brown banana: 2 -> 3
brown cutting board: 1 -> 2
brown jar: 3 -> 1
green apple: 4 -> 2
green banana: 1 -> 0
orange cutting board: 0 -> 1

★ ★ ★ ★ ★ ★ ★

## Instructions to follow
The answer should contain nothing except the lines from the one with "green apple: 4 -> 2" to the end of the material above, each given again exactly.

## Response for this exercise
green apple: 4 -> 2
green banana: 1 -> 0
orange cutting board: 0 -> 1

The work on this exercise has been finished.